* **Work to be completed**: Pictures are to be excluded. Please print only the lines from the one containing "camera: 15 degrees right, 10 degrees down" through the end of the data, exactly as they appear.

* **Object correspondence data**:
- - - -

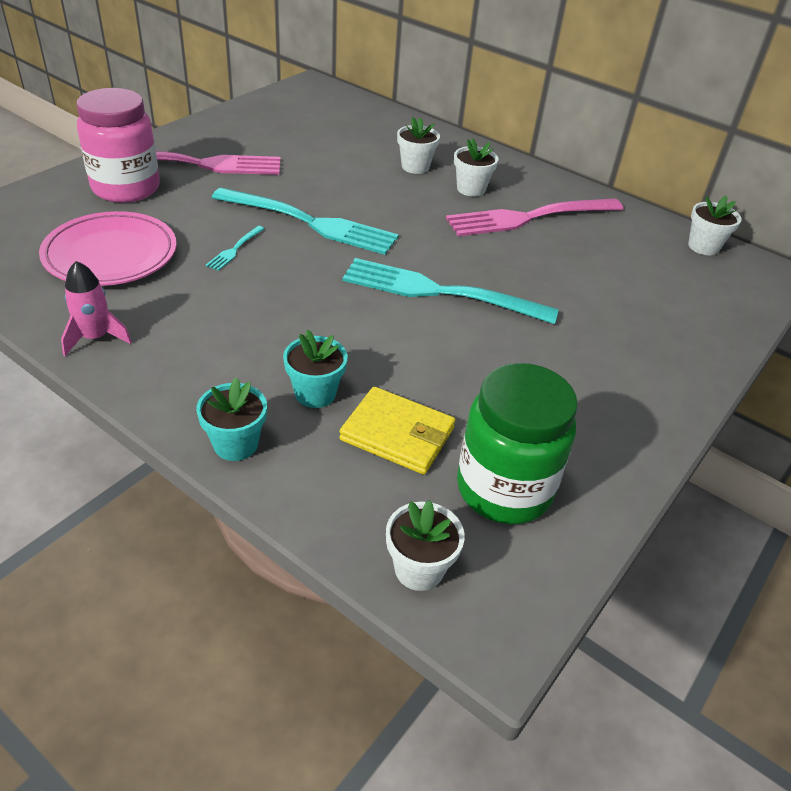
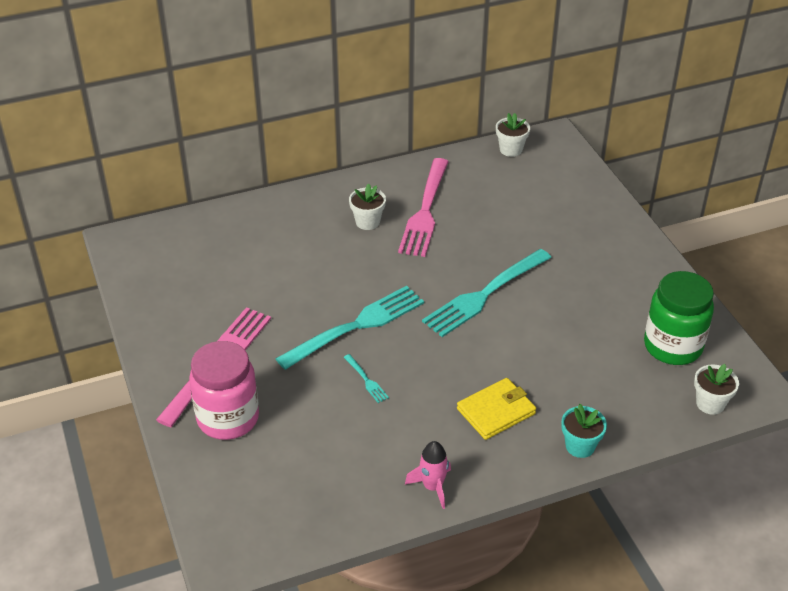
camera: 55 degrees left, 0 degrees up
(111, 255) = (328, 453): pink plate -> none
(315, 393) = (553, 394): turquoise flower pot -> none
(397, 434) = (608, 371): yellow wallet -> yellow wallet (496, 411)
(415, 167) = (314, 237): white flower pot -> none

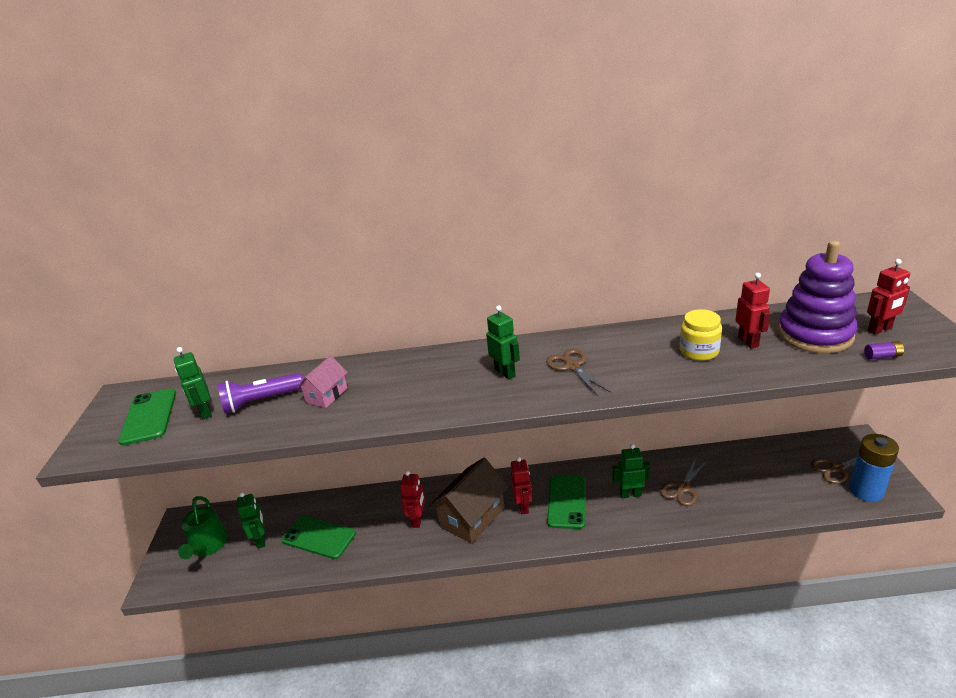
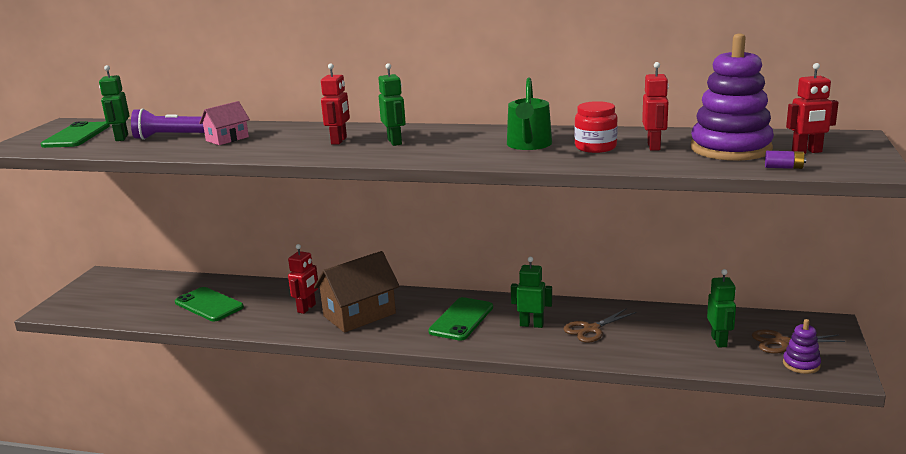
camera: 15 degrees right, 10 degrees down
(208, 545) = (111, 294): green watering can -> green watering can (529, 145)
(261, 540) = (158, 298): green robot -> green robot (719, 341)
(523, 506) = (415, 316): red robot -> red robot (339, 141)
(572, 366) = (461, 144): brown scissors -> none
(699, 351) = (595, 147): yellow jar -> red jar
(866, 490) = (801, 364): blue battery -> purple stacking toy

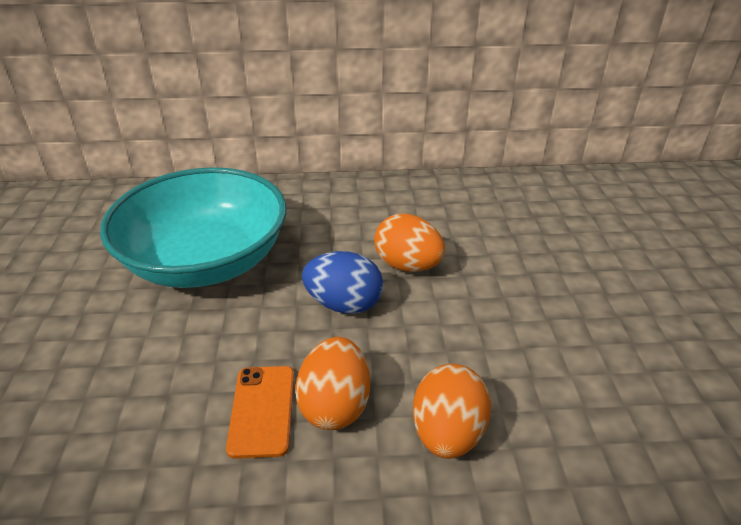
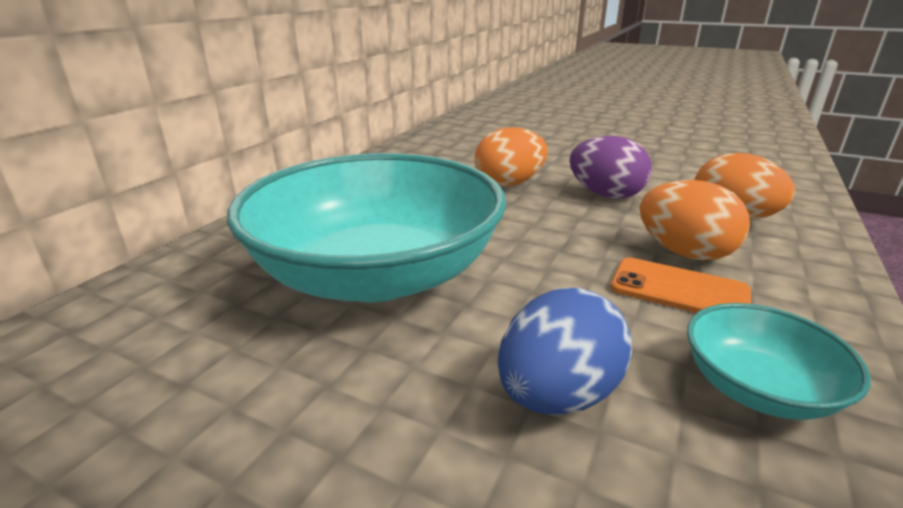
camera: 60 degrees left, 10 degrees down
(144, 467) = (757, 388): none -> turquoise bowl
(344, 304) = (540, 219): blue egg -> blue egg (557, 395)
(434, 330) = (605, 195): none -> purple egg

- - - -

* **Written response**:
camera: 15 degrees right, 10 degrees down
(208, 545) = (111, 294): green watering can -> green watering can (529, 145)
(261, 540) = (158, 298): green robot -> green robot (719, 341)
(523, 506) = (415, 316): red robot -> red robot (339, 141)
(572, 366) = (461, 144): brown scissors -> none
(699, 351) = (595, 147): yellow jar -> red jar
(866, 490) = (801, 364): blue battery -> purple stacking toy

camera: 60 degrees left, 10 degrees down
(144, 467) = (757, 388): none -> turquoise bowl
(344, 304) = (540, 219): blue egg -> blue egg (557, 395)
(434, 330) = (605, 195): none -> purple egg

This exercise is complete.